# [Exercise directions]
When you reach the line that has "R2: none -> 36k (IN2, VS)" in the material below, reproduce it and each line after it exactly, through the last one.

:::::

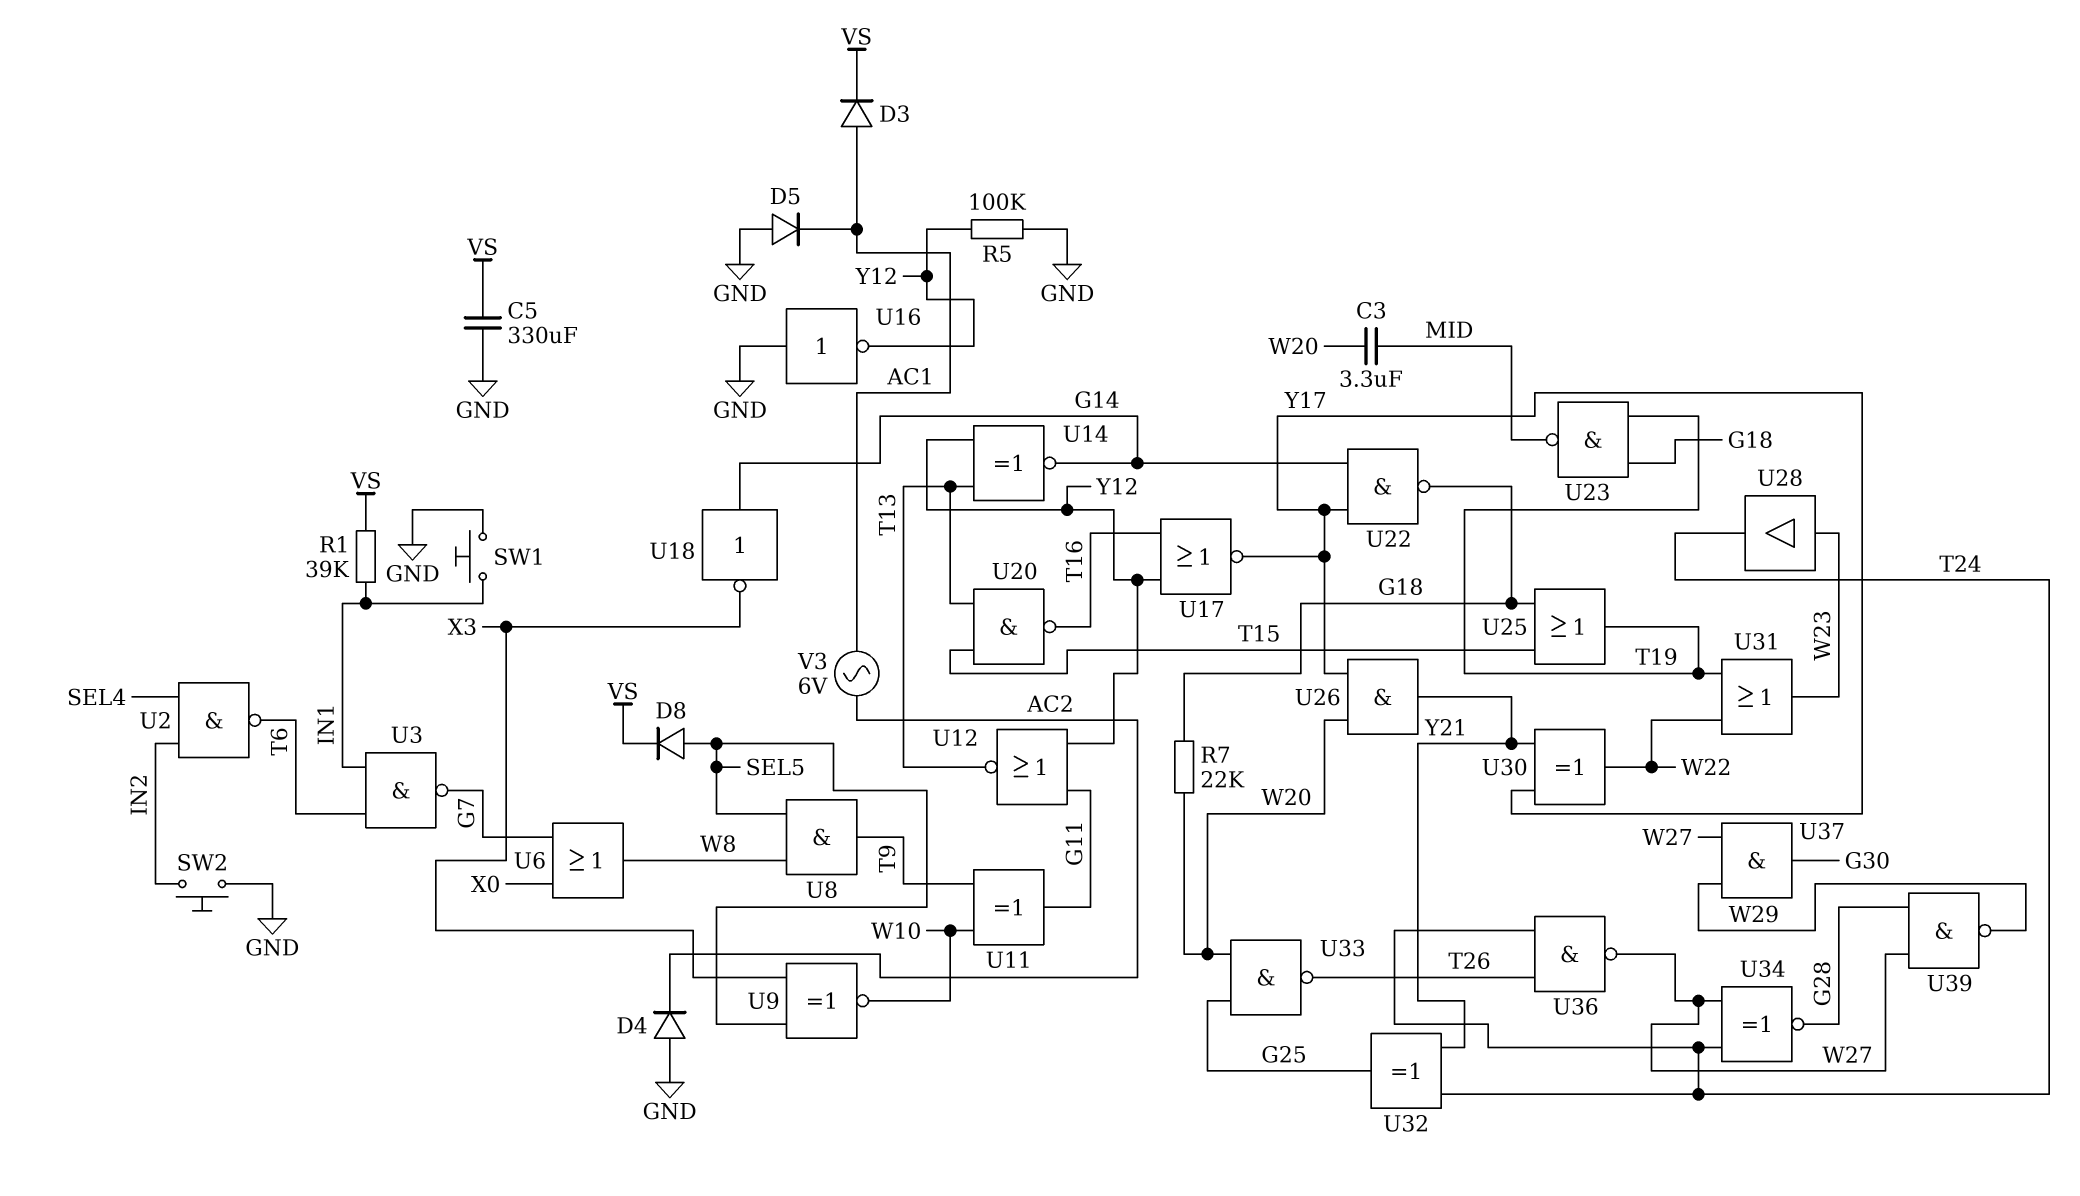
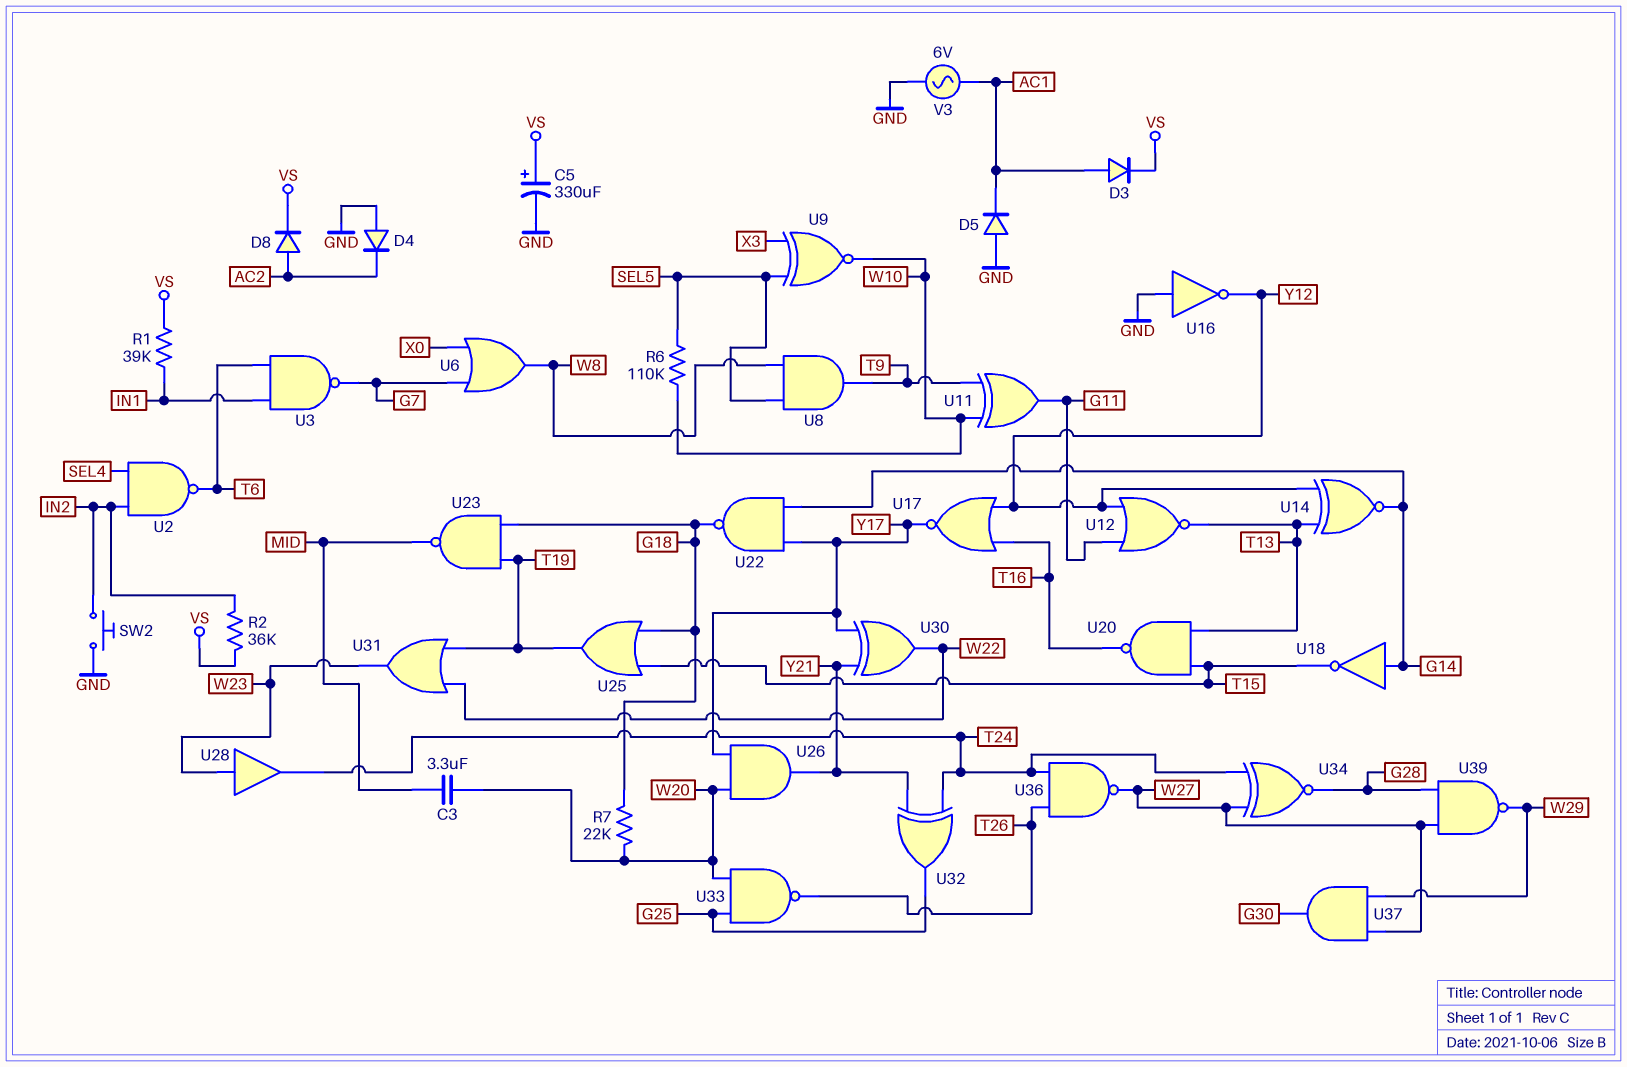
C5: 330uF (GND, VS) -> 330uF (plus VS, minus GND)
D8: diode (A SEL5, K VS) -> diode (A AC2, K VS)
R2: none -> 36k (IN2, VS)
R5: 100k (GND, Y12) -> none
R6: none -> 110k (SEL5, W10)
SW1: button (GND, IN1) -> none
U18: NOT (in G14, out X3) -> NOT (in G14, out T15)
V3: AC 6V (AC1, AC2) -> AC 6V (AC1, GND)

:::::

# [Response for this exercise]
R2: none -> 36k (IN2, VS)
R5: 100k (GND, Y12) -> none
R6: none -> 110k (SEL5, W10)
SW1: button (GND, IN1) -> none
U18: NOT (in G14, out X3) -> NOT (in G14, out T15)
V3: AC 6V (AC1, AC2) -> AC 6V (AC1, GND)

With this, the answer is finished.